TASK BRIEF: Please print the entries exactly, omitting each image.

********

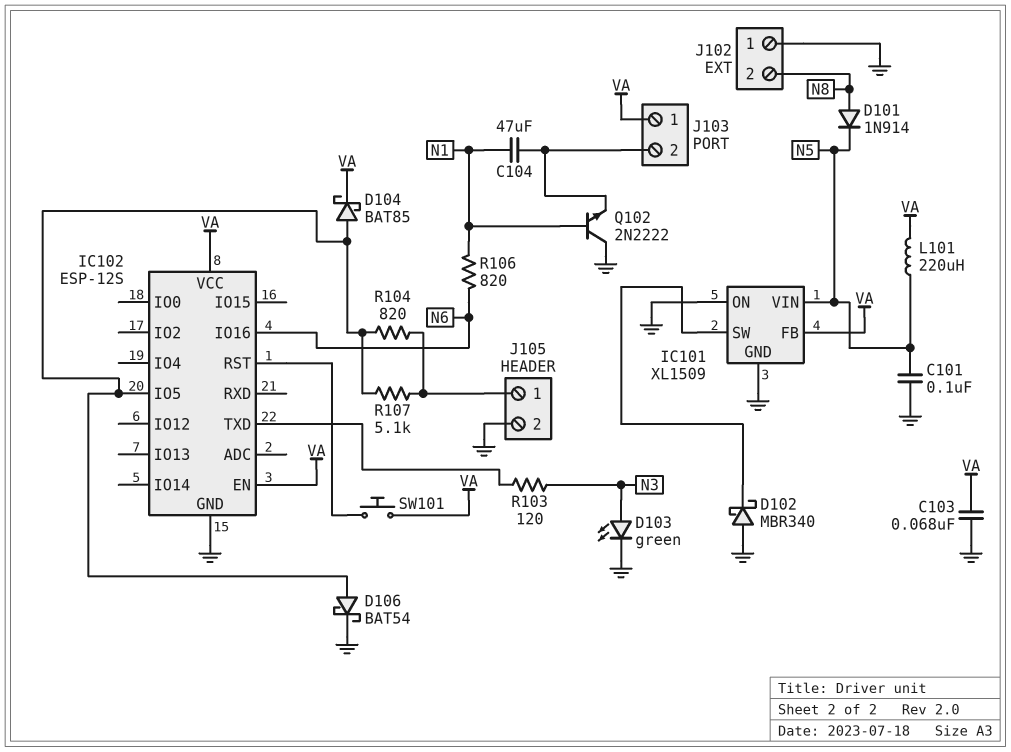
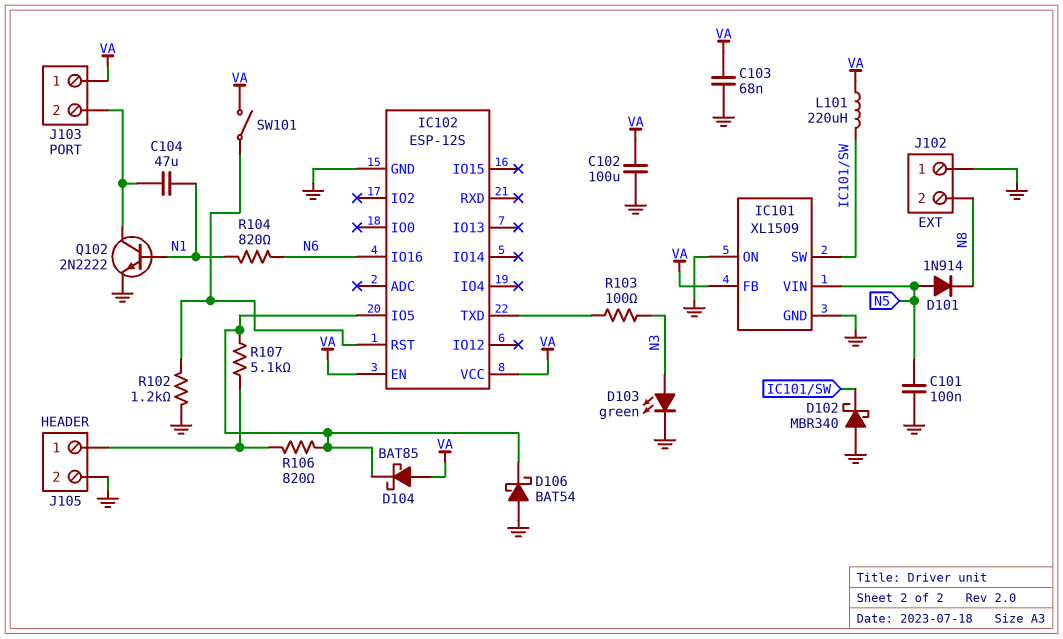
C102: none -> 100uF (GND, VA)
D101: diode 1N914 (A N8, K N5) -> diode 1N914 (A N5, K N8)
D104: schottky BAT85 (A IC102/IO5, K VA) -> schottky BAT85 (A VA, K IC102/IO5)
D106: schottky BAT54 (A IC102/IO5, K GND) -> schottky BAT54 (A GND, K IC102/IO5)
L101: 220uH (N5, VA) -> 220uH (IC101/SW, VA)
Q102: NPN 2N2222 (B N1, C GND, E J103/2) -> NPN 2N2222 (B N1, C J103/2, E GND)
R102: none -> 1.2k (GND, IC102/RST)
R103: 120 (IC102/TXD, N3) -> 100 (IC102/TXD, N3)
R104: 820 (IC102/IO5, J105/1) -> 820 (N1, N6)
R106: 820 (N1, N6) -> 820 (IC102/IO5, J105/1)
SW101: button (IC102/RST, VA) -> switch (IC102/RST, VA)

********

RESPONSE TO THIS TASK:
C102: none -> 100uF (GND, VA)
D101: diode 1N914 (A N8, K N5) -> diode 1N914 (A N5, K N8)
D104: schottky BAT85 (A IC102/IO5, K VA) -> schottky BAT85 (A VA, K IC102/IO5)
D106: schottky BAT54 (A IC102/IO5, K GND) -> schottky BAT54 (A GND, K IC102/IO5)
L101: 220uH (N5, VA) -> 220uH (IC101/SW, VA)
Q102: NPN 2N2222 (B N1, C GND, E J103/2) -> NPN 2N2222 (B N1, C J103/2, E GND)
R102: none -> 1.2k (GND, IC102/RST)
R103: 120 (IC102/TXD, N3) -> 100 (IC102/TXD, N3)
R104: 820 (IC102/IO5, J105/1) -> 820 (N1, N6)
R106: 820 (N1, N6) -> 820 (IC102/IO5, J105/1)
SW101: button (IC102/RST, VA) -> switch (IC102/RST, VA)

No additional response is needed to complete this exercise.